> [Exercise inputs]:
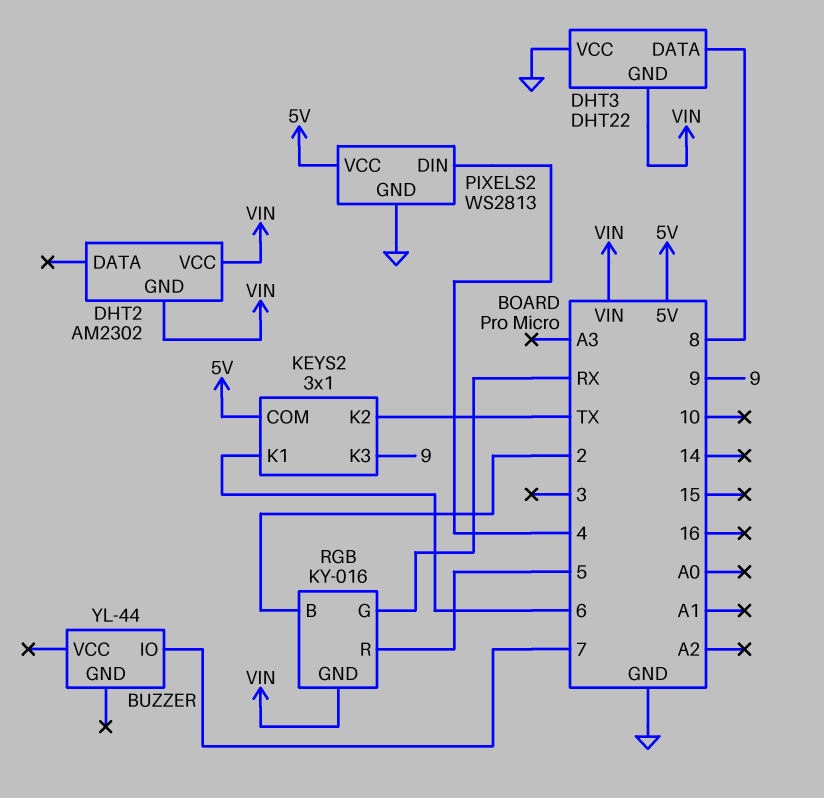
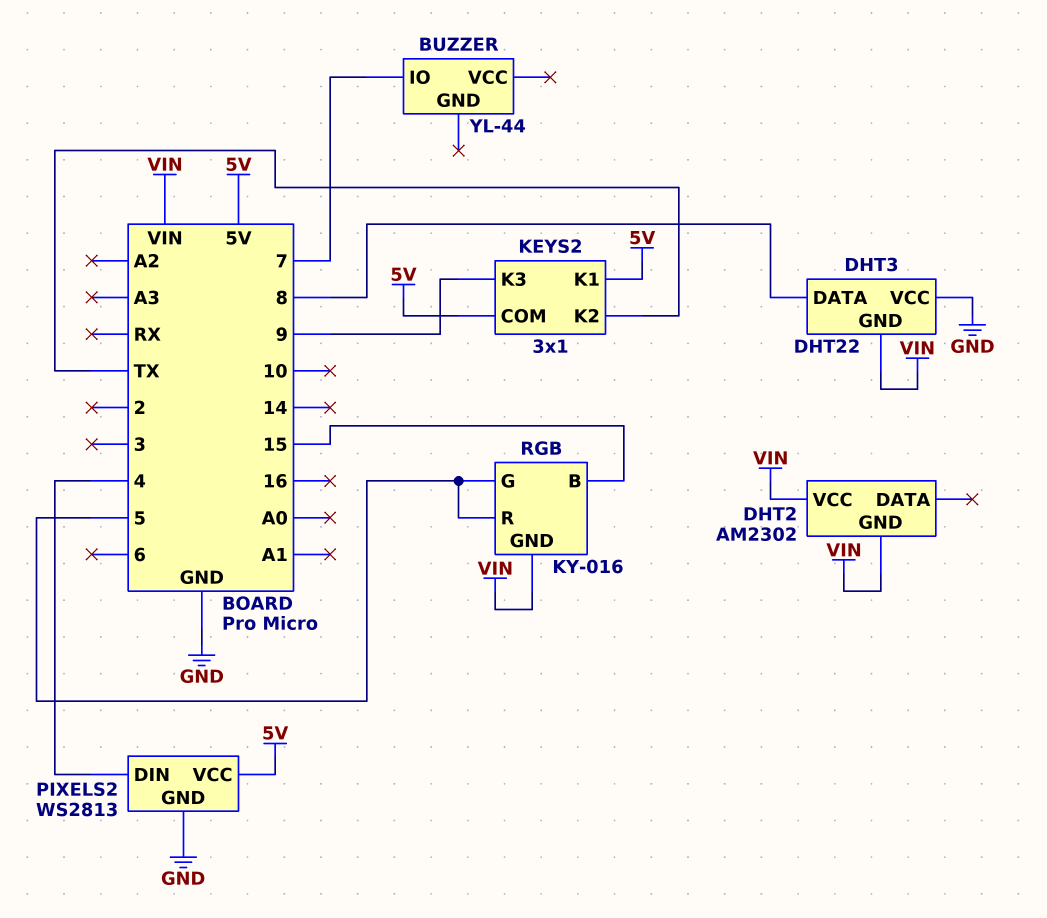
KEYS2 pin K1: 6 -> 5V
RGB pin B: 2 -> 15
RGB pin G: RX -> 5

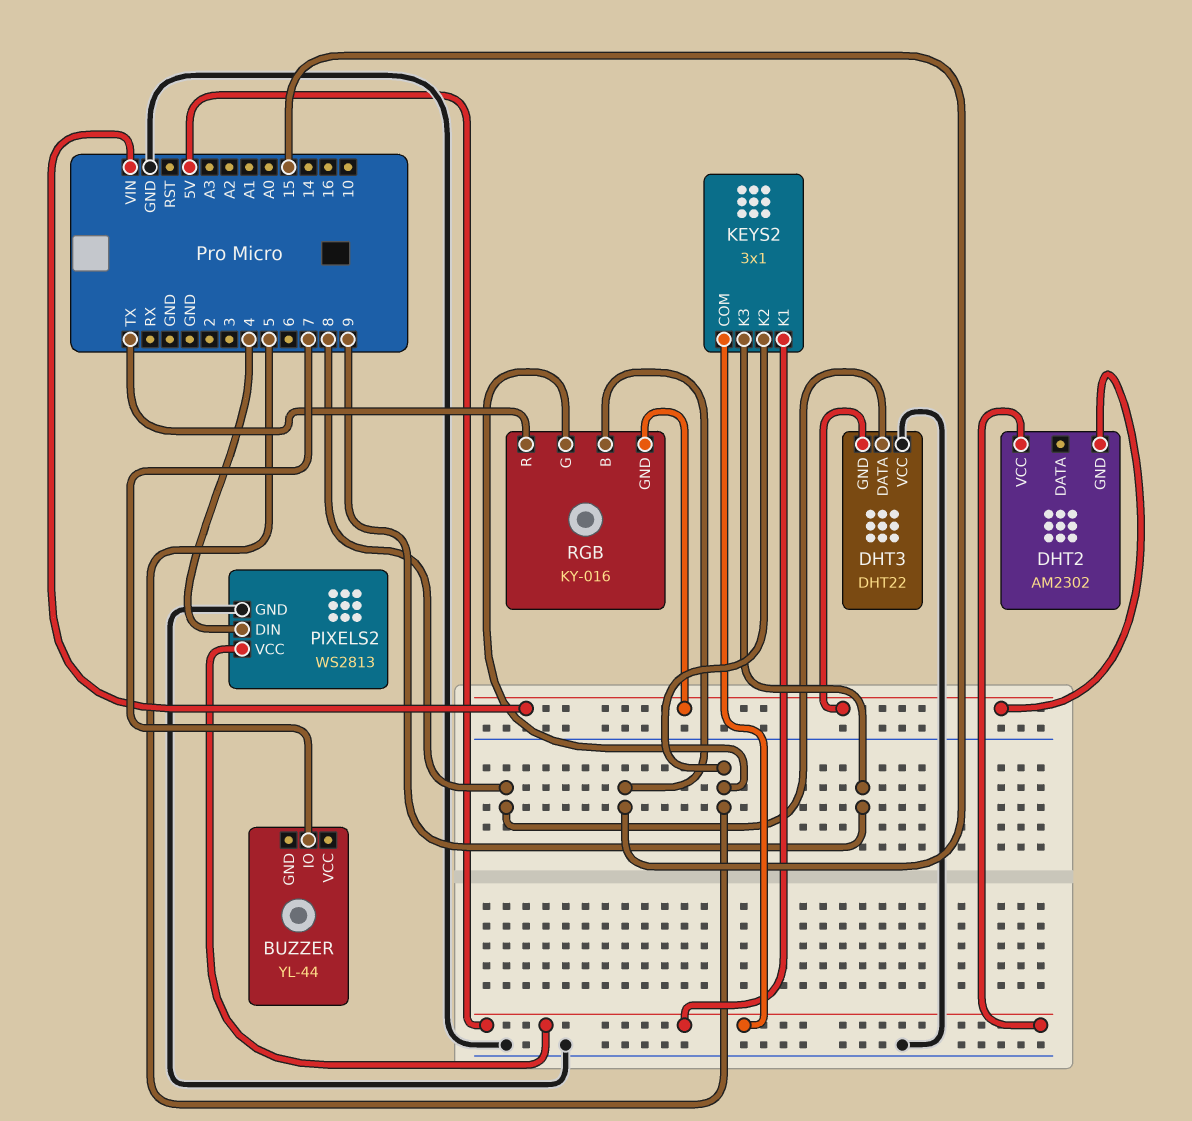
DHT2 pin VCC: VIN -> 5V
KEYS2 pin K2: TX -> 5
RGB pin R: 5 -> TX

> [What you have to do]: Each line above is to be transcribed exactly, though its pictures are not.

> [Reply to the exercise]:
KEYS2 pin K1: 6 -> 5V
RGB pin B: 2 -> 15
RGB pin G: RX -> 5

DHT2 pin VCC: VIN -> 5V
KEYS2 pin K2: TX -> 5
RGB pin R: 5 -> TX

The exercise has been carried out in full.